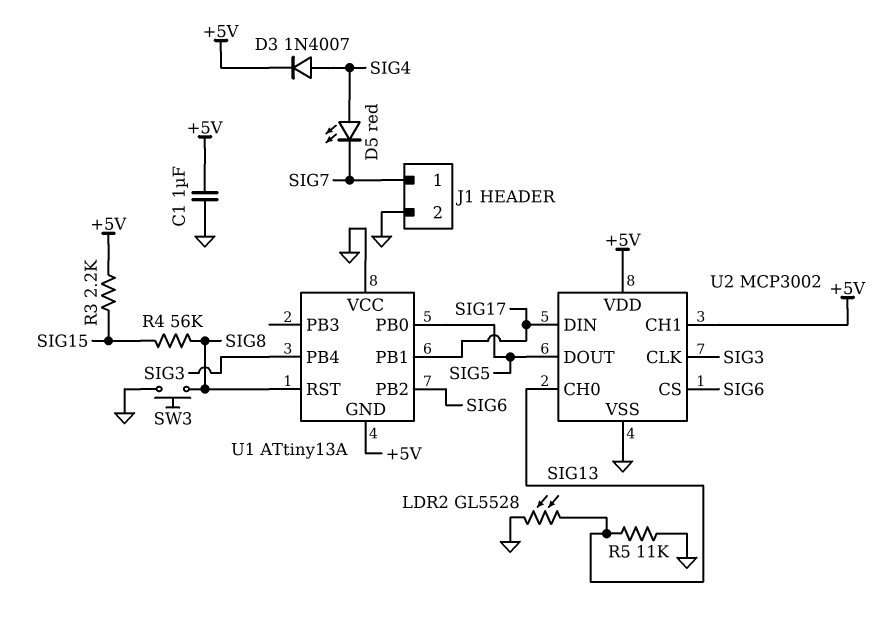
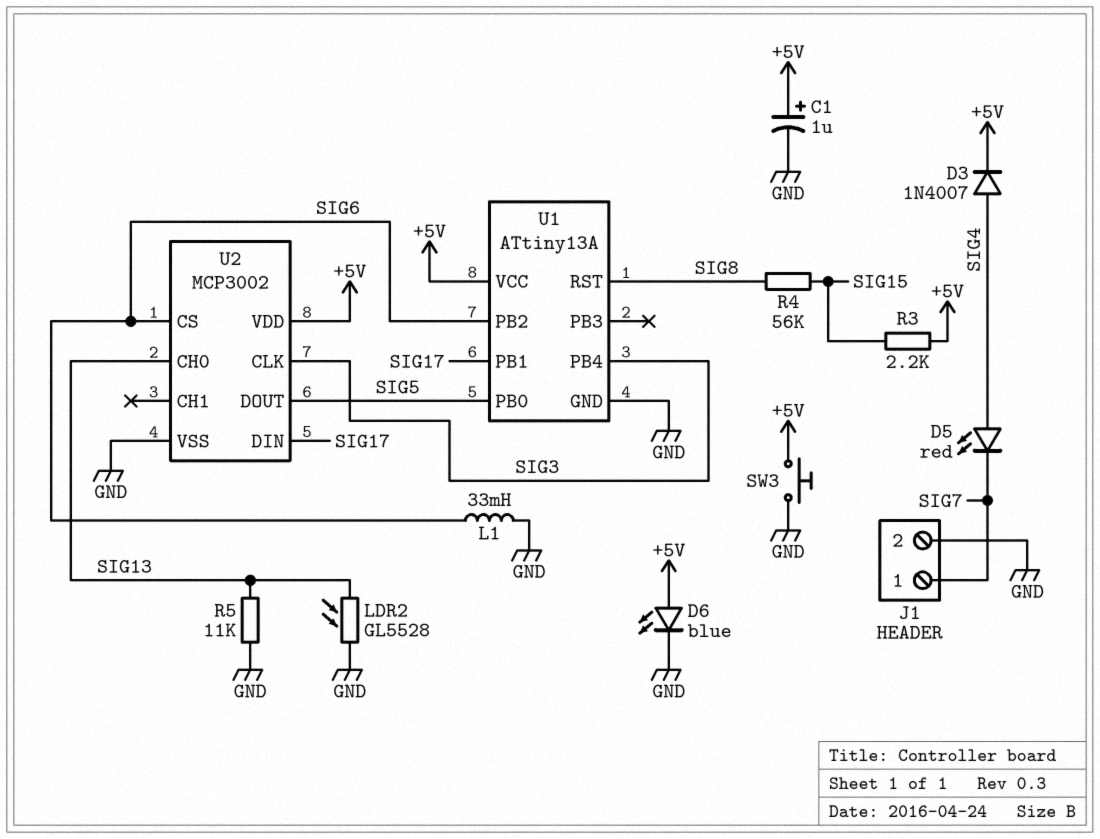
C1: 1uF (+5V, GND) -> 1uF (plus +5V, minus GND)
D6: none -> LED blue (A +5V, K GND)
L1: none -> 33mH (GND, SIG6)
SW3: button (GND, SIG8) -> button (+5V, GND)
U1 pin GND: +5V -> GND
U1 pin VCC: GND -> +5V
U2 pin CH1: +5V -> none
□ □ □ □
◆ Instructions to follow ◆
Copy each line holding the word "none" from the listing above.

◆ Exercise result ◆
D6: none -> LED blue (A +5V, K GND)
L1: none -> 33mH (GND, SIG6)
U2 pin CH1: +5V -> none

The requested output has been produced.